[Click-target data]
# # # # #

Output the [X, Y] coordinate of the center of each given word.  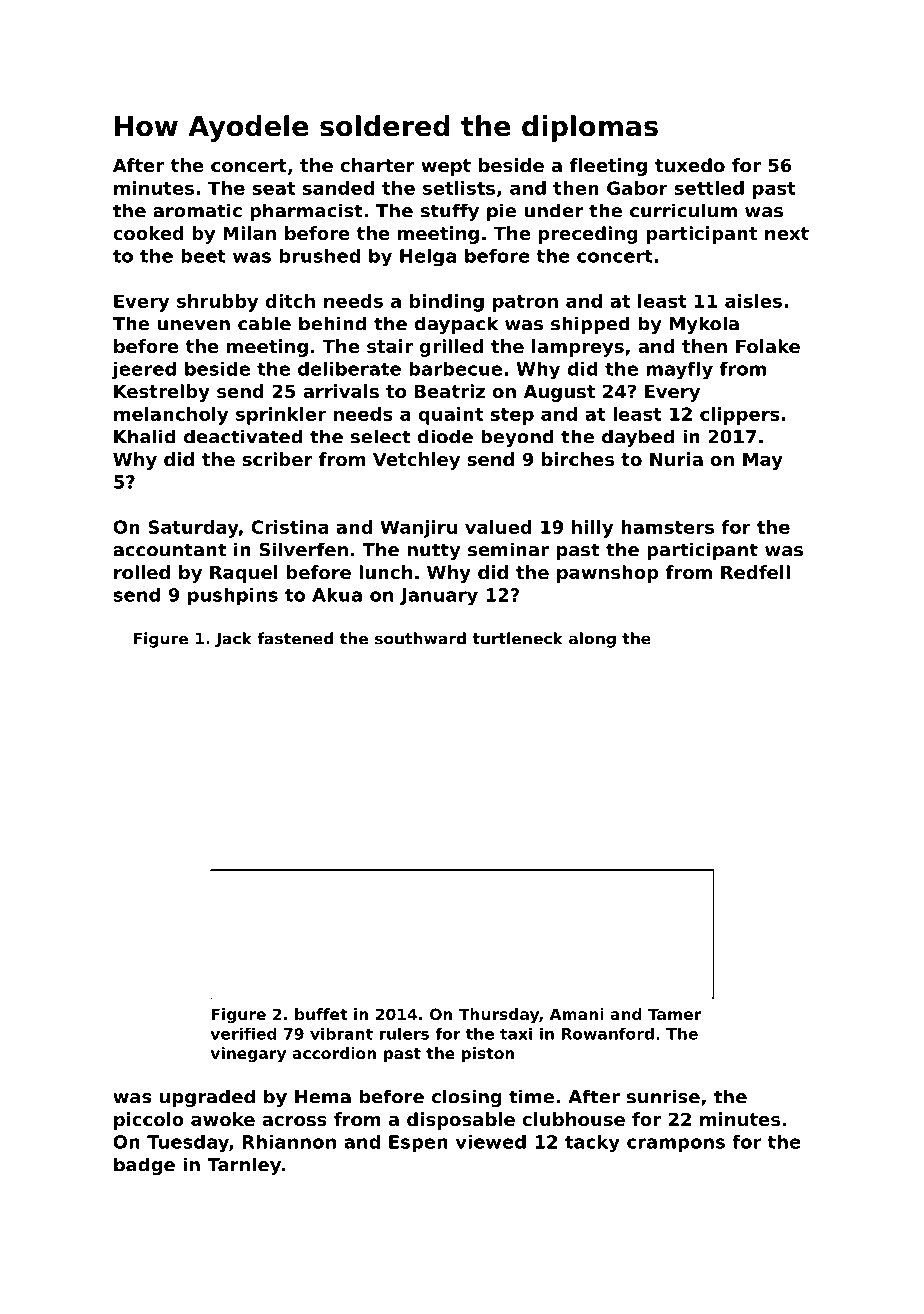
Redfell [755, 572]
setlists [459, 188]
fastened [295, 638]
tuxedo [690, 165]
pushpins [233, 596]
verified [243, 1034]
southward [420, 638]
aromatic [197, 210]
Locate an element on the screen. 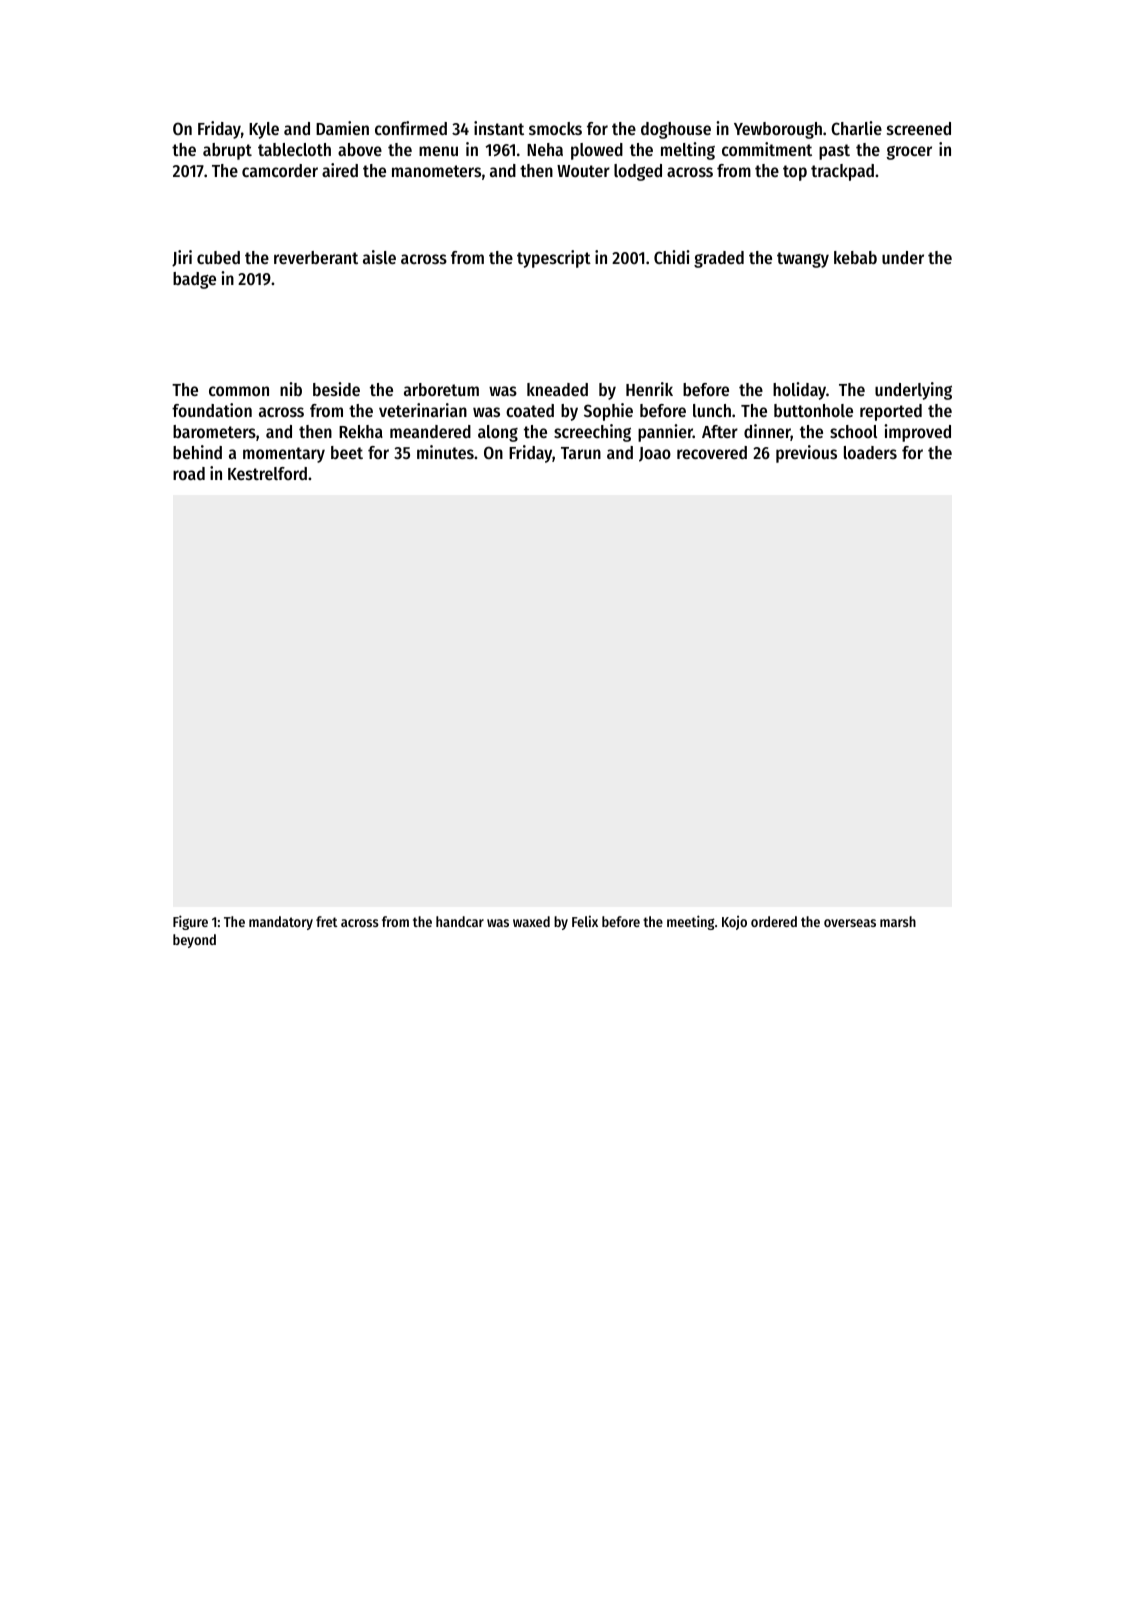  screened is located at coordinates (919, 128).
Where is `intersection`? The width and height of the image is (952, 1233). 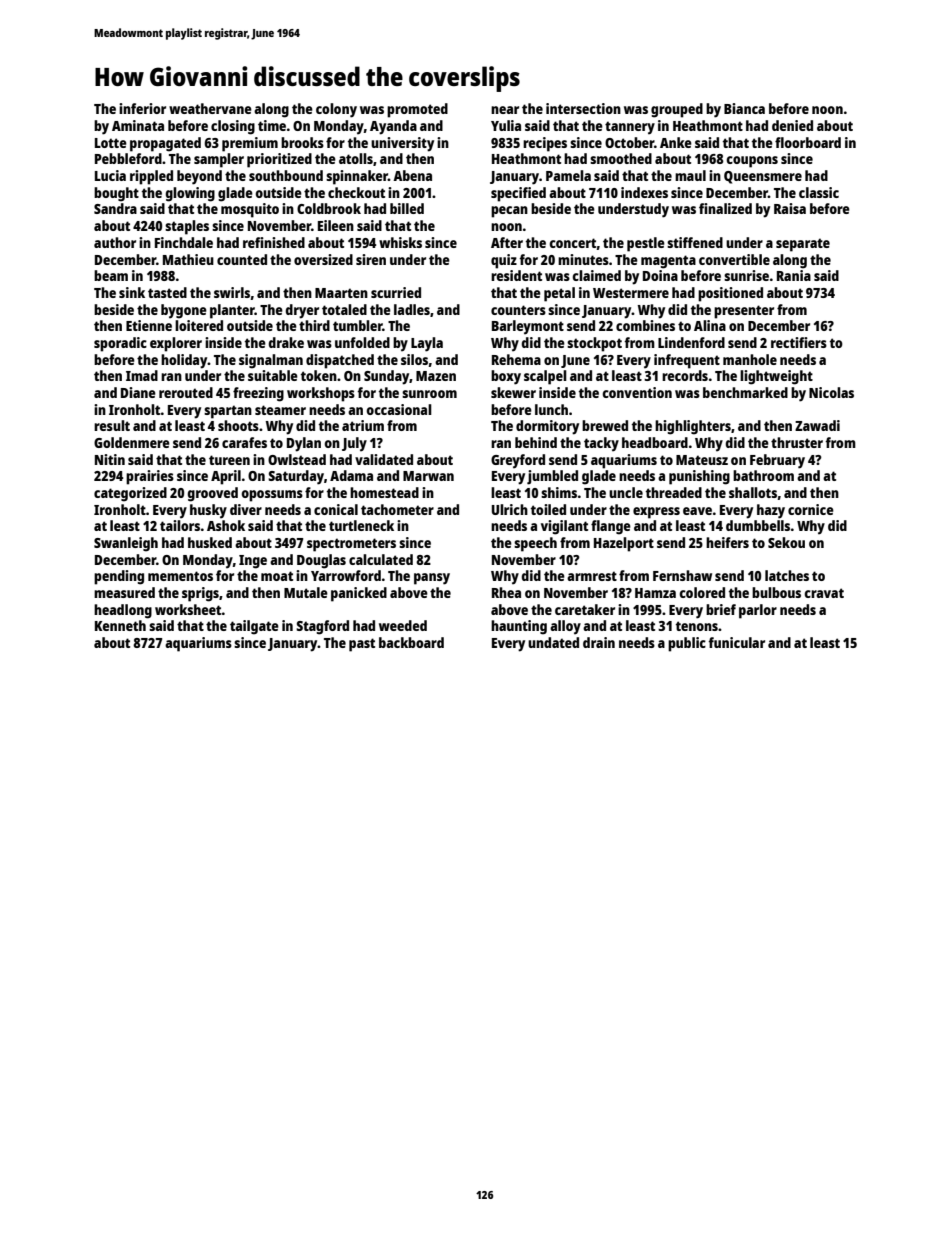
intersection is located at coordinates (583, 108).
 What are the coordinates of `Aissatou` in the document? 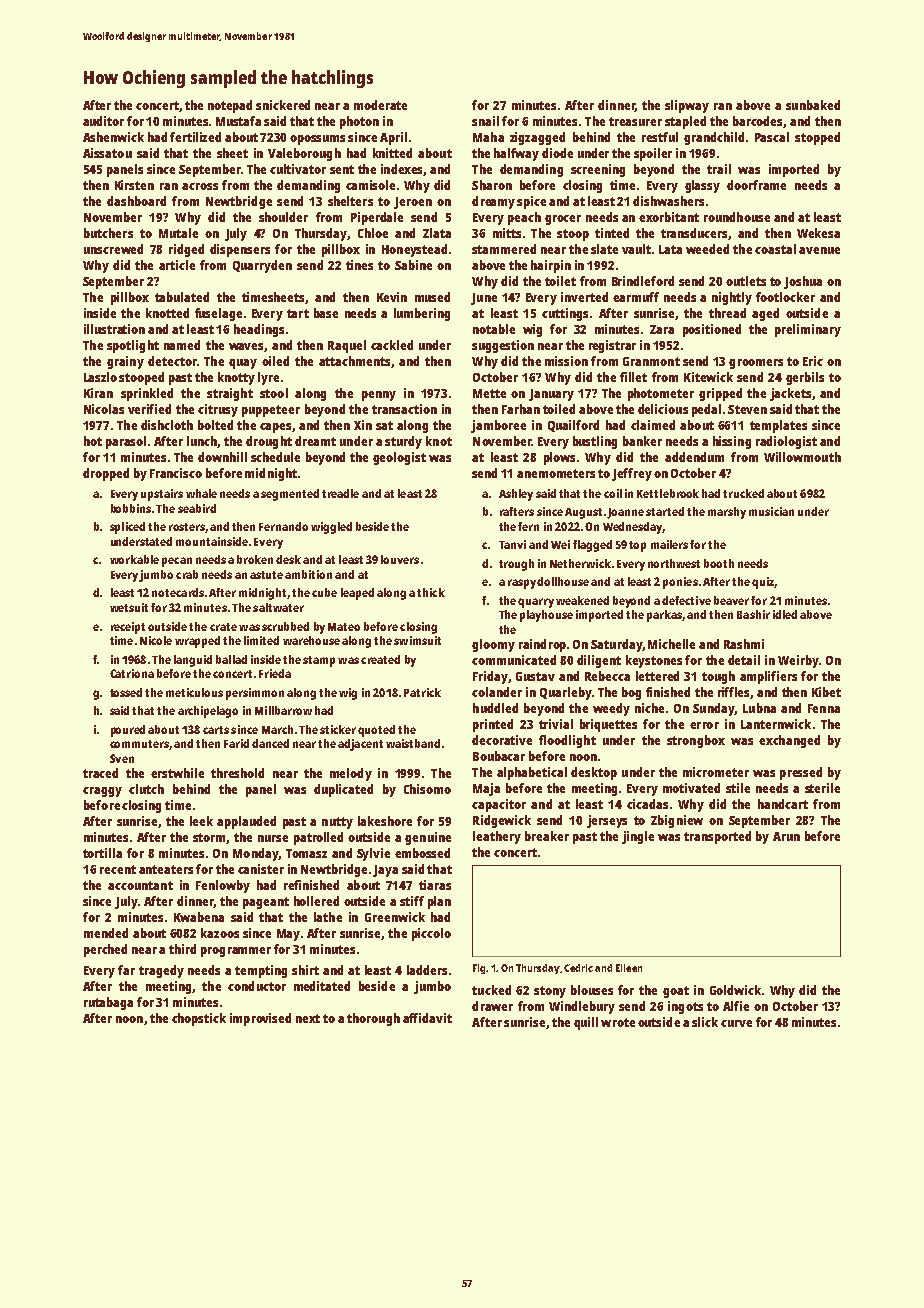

# # # # #

** Do this **
Starting at the line that contains "is (952, 1233)." and continuing through the last line of the listing, switch "document" to "page" and keep everything else unchanged. Leave the pictures out of your output.

** Complete output **
Where is `intersection`? The width and height of the image is (952, 1233). 
intersection is located at coordinates (583, 108).
 What are the coordinates of `Aissatou` in the page? 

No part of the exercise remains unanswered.